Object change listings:
• • •

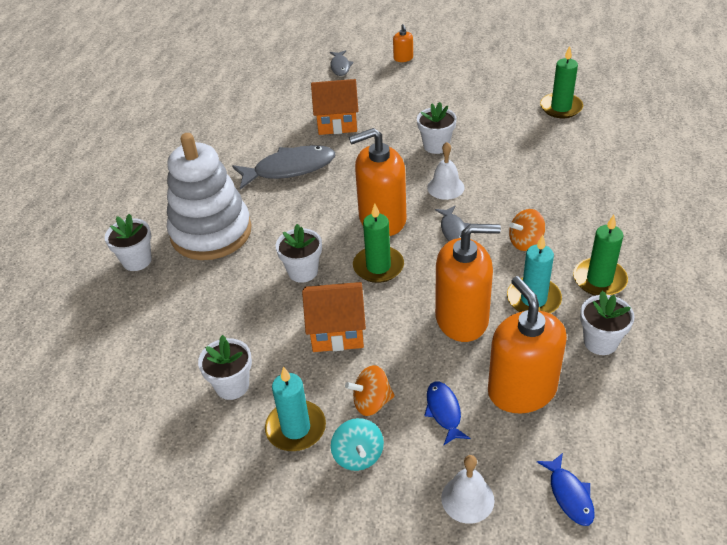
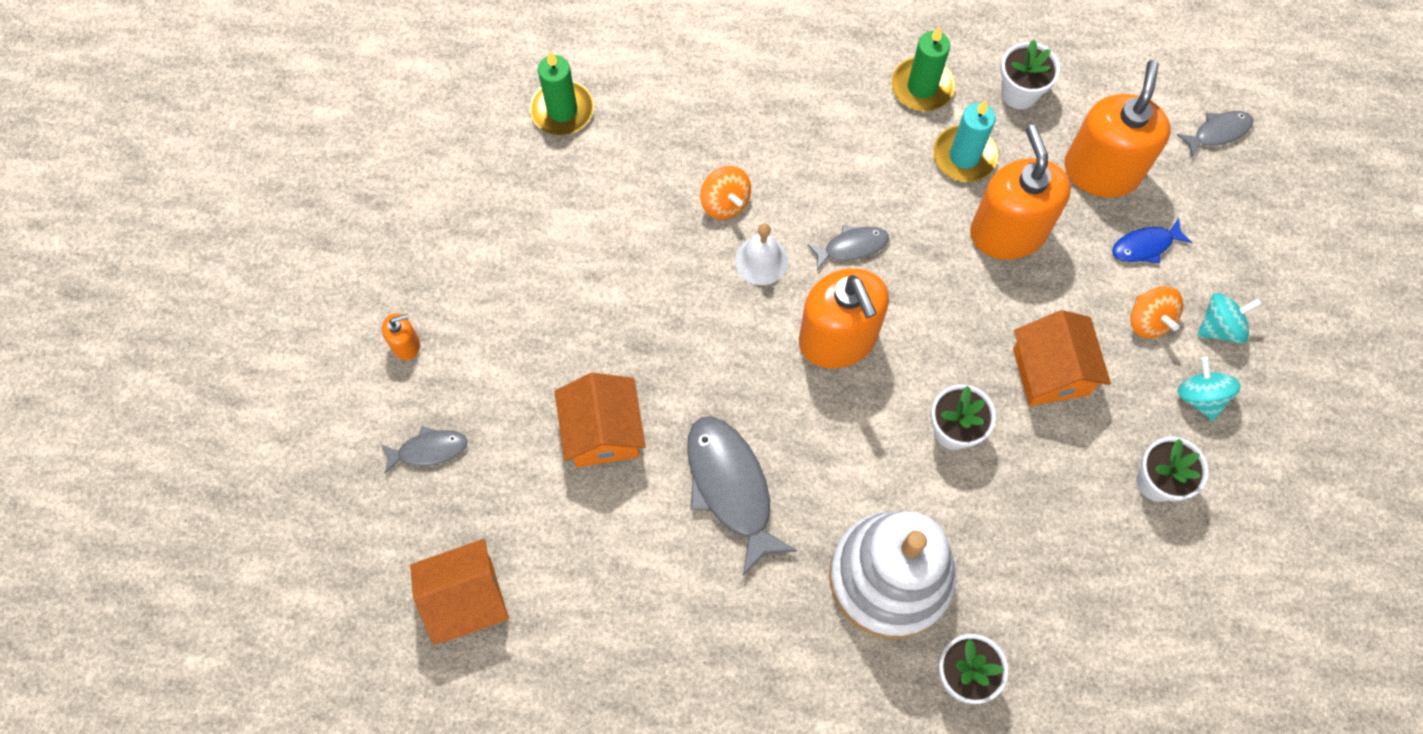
camera: 100 degrees left, 25 degrees up
turquoise candle [265,367,326,451] -> turquoise spinning top [1178,357,1240,421]
green candle [353,203,404,283] -> none
white flower pot [417,102,457,154] -> none
white bell [441,455,495,524] -> none
orange soap dispenser [488,276,567,414] -> orange soap dispenser turned 135 degrees clockwise [1064,60,1171,198]
orange spinning top [509,209,545,251] -> orange spinning top moved to [700,166,751,219]
blue fish [537,453,595,526] -> grey fish [1177,111,1253,157]
none -> orange house [410,539,509,645]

• • •

EXERCISE PROMPT: The data shown above must be printed again exactly, with no images included.

PROBLEM SOLUTION:
camera: 100 degrees left, 25 degrees up
turquoise candle [265,367,326,451] -> turquoise spinning top [1178,357,1240,421]
green candle [353,203,404,283] -> none
white flower pot [417,102,457,154] -> none
white bell [441,455,495,524] -> none
orange soap dispenser [488,276,567,414] -> orange soap dispenser turned 135 degrees clockwise [1064,60,1171,198]
orange spinning top [509,209,545,251] -> orange spinning top moved to [700,166,751,219]
blue fish [537,453,595,526] -> grey fish [1177,111,1253,157]
none -> orange house [410,539,509,645]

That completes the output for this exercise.